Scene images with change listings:
•••••

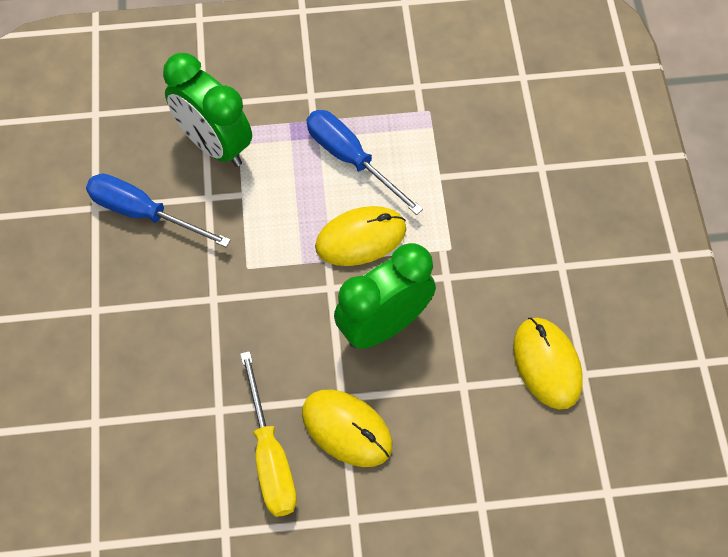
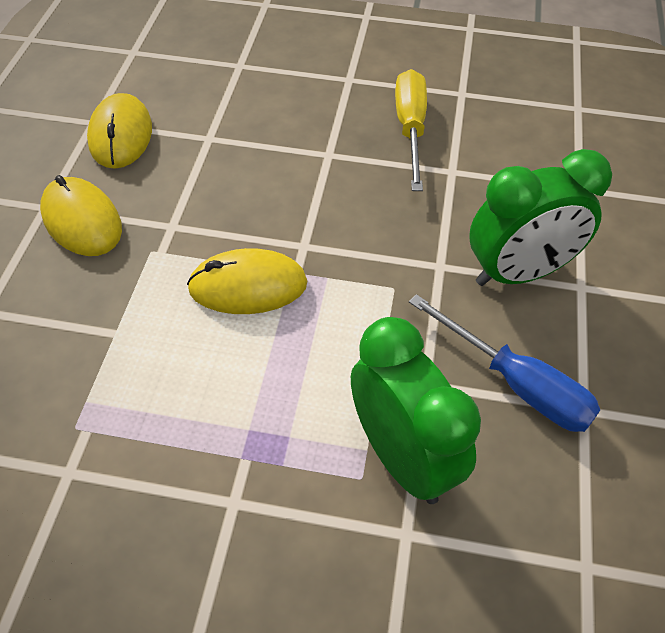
camera: 165 degrees left, 10 degrees down
(347, 429) = (332, 132): yellow mouse -> yellow mouse (82, 220)
(351, 159) = (217, 385): blue screwdriver -> none
(383, 325) = (261, 199): green clock -> green clock (519, 273)

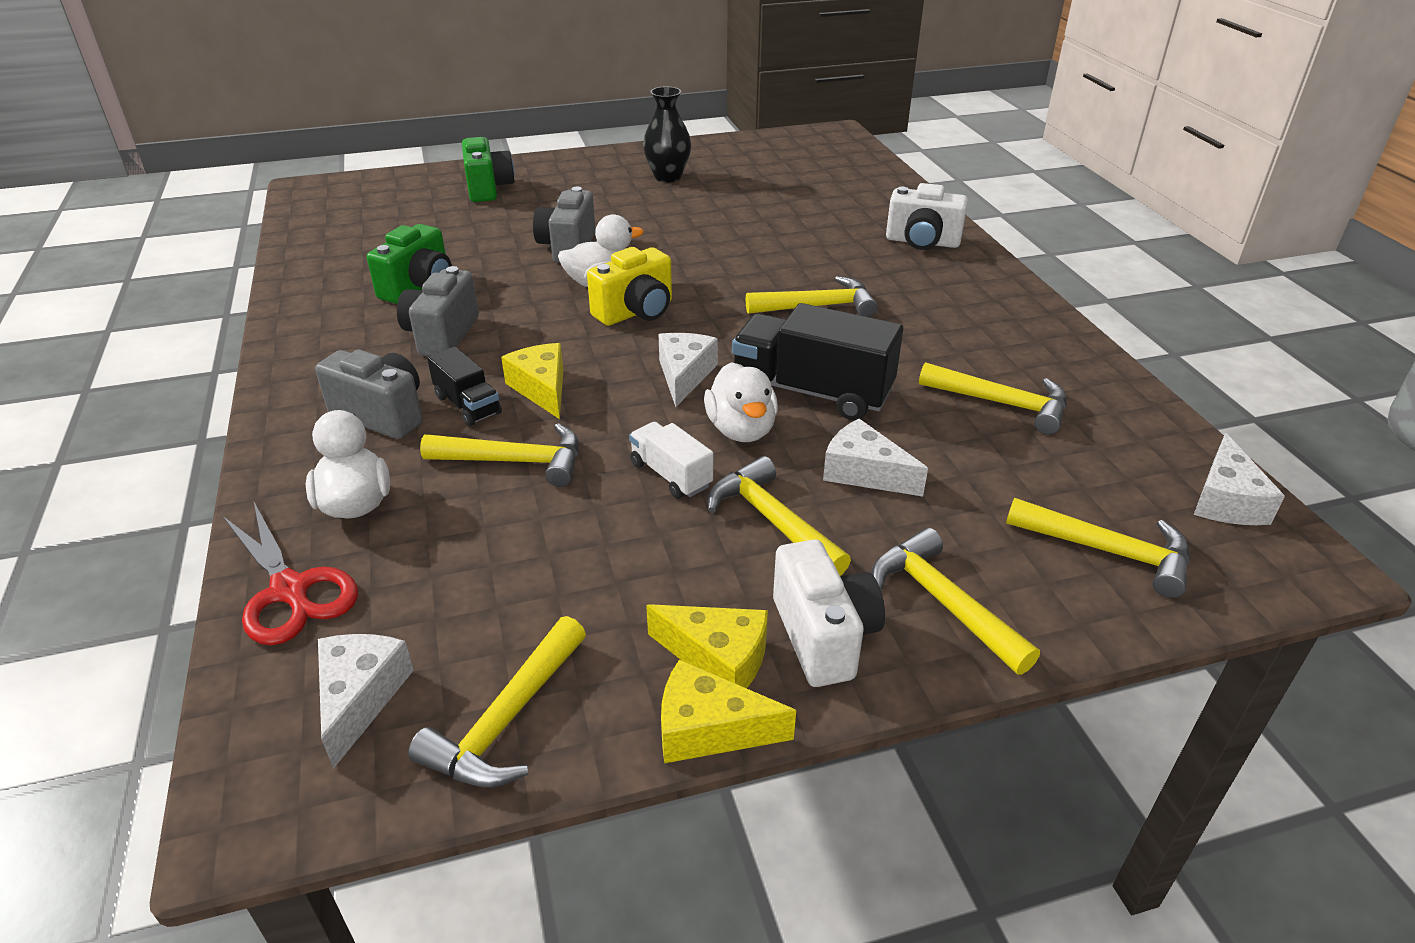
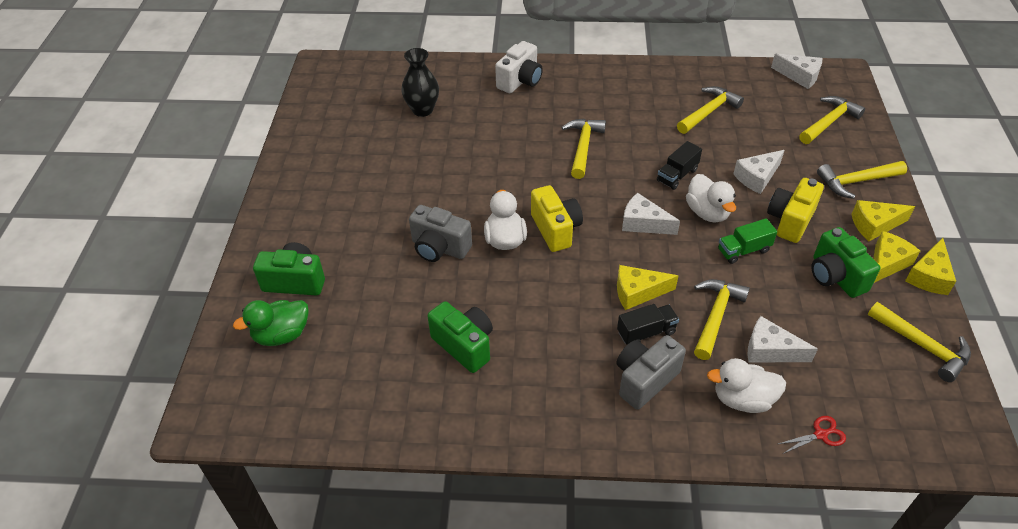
camera: 70 degrees left, 10 degrees up
(290, 590) = (820, 434): red scissors -> red scissors, size x0.53
(360, 697) = (906, 403): white cheese -> white cheese (770, 350)
(415, 197) = (282, 335): none -> green duck
(442, 335) = (548, 338): grey camera -> none
(652, 587) = (835, 276): none -> green camera
(668, 177) = (343, 169): black vase -> black vase (422, 110)
(671, 475) = (743, 250): white truck -> green truck
(741, 430) = (707, 212): white duck -> white duck turned 60 degrees clockwise
(772, 520) = (790, 221): yellow hammer -> yellow camera
(812, 391) = (677, 175): black truck -> black truck, size x0.53
(823, 636) = (874, 225): white camera -> yellow cheese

•••••

### PROBLEM DESCRIPTION
Every line above must be printed again exactly, pictures excluded.

### SOLUTION
camera: 165 degrees left, 10 degrees down
(347, 429) = (332, 132): yellow mouse -> yellow mouse (82, 220)
(351, 159) = (217, 385): blue screwdriver -> none
(383, 325) = (261, 199): green clock -> green clock (519, 273)

camera: 70 degrees left, 10 degrees up
(290, 590) = (820, 434): red scissors -> red scissors, size x0.53
(360, 697) = (906, 403): white cheese -> white cheese (770, 350)
(415, 197) = (282, 335): none -> green duck
(442, 335) = (548, 338): grey camera -> none
(652, 587) = (835, 276): none -> green camera
(668, 177) = (343, 169): black vase -> black vase (422, 110)
(671, 475) = (743, 250): white truck -> green truck
(741, 430) = (707, 212): white duck -> white duck turned 60 degrees clockwise
(772, 520) = (790, 221): yellow hammer -> yellow camera
(812, 391) = (677, 175): black truck -> black truck, size x0.53
(823, 636) = (874, 225): white camera -> yellow cheese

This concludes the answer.